[Excerpts from a dataset]

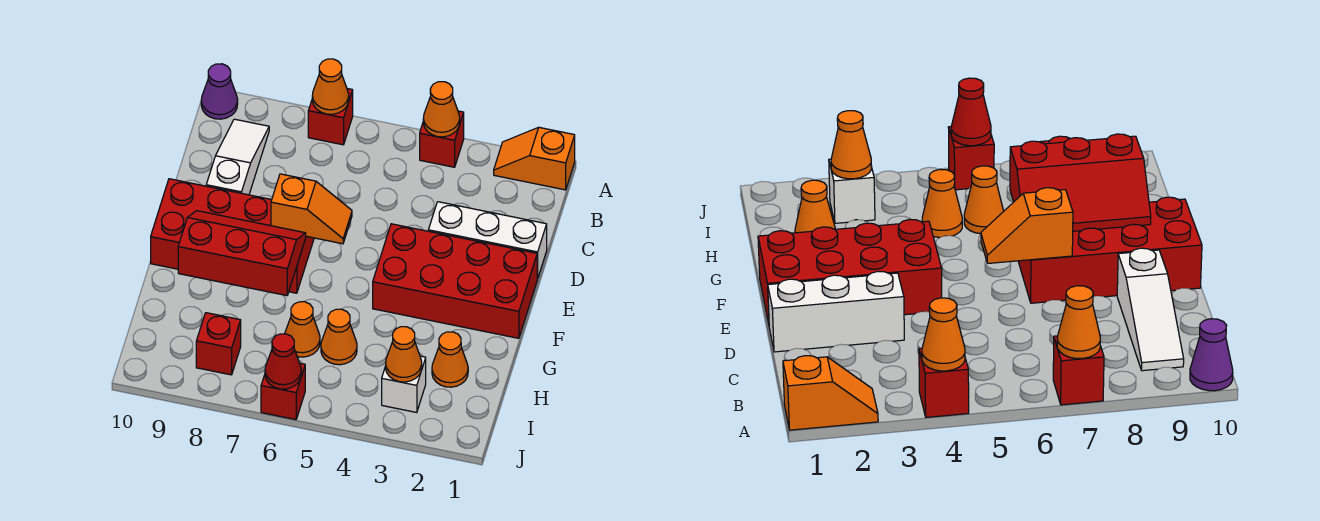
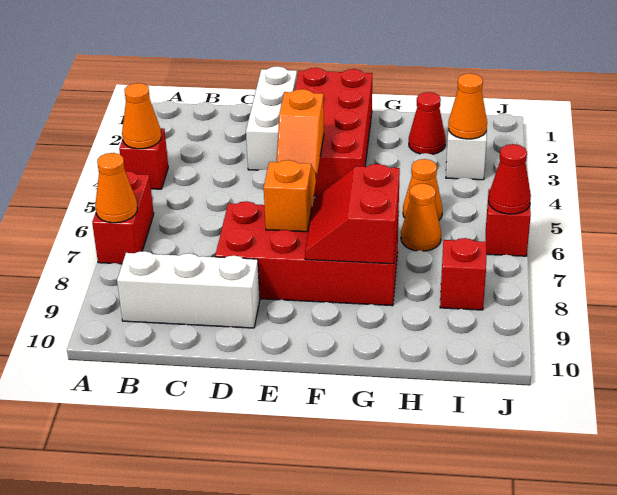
orange slope A1:A2 level 1 top 1 -> orange slope E4:E5 level 2 top 4
red brick A7 level 1 -> red brick A6:A7 level 1
purple cone A10 level 1 -> none
white slope B9:D9 level 1 top D -> white brick B9:D9 level 1
red brick E7:F10 level 1 -> red brick D7:G8 level 1
red slope F7:G9 level 2 top G -> red slope F7:G8 level 2 top G
orange cone H2 level 1 -> red cone H2 level 1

WORK ITEM
Each line from the one with "red brick A7" through the last line of the records must be written out word for word. Include nothing else.

TASK OUTPUT
red brick A7 level 1 -> red brick A6:A7 level 1
purple cone A10 level 1 -> none
white slope B9:D9 level 1 top D -> white brick B9:D9 level 1
red brick E7:F10 level 1 -> red brick D7:G8 level 1
red slope F7:G9 level 2 top G -> red slope F7:G8 level 2 top G
orange cone H2 level 1 -> red cone H2 level 1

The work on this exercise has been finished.